# Exercise brief
Which lines of the listing below contain the word "moved"? Return them.

# Data extract

##############################

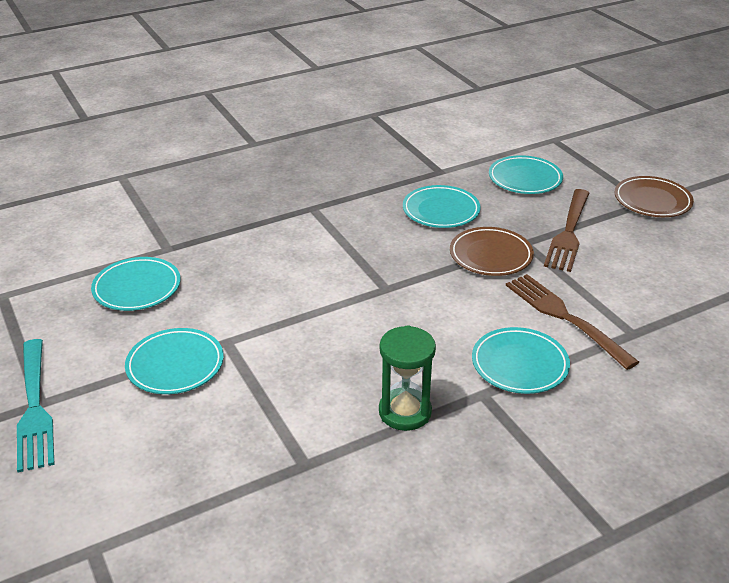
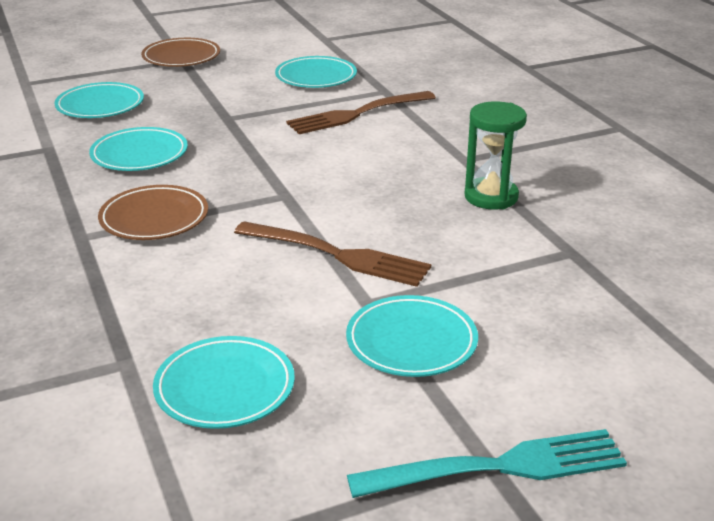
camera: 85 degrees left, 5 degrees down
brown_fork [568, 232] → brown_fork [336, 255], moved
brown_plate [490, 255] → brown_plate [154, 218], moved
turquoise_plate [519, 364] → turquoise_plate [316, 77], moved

##############################

# Task response
brown_fork [568, 232] → brown_fork [336, 255], moved
brown_plate [490, 255] → brown_plate [154, 218], moved
turquoise_plate [519, 364] → turquoise_plate [316, 77], moved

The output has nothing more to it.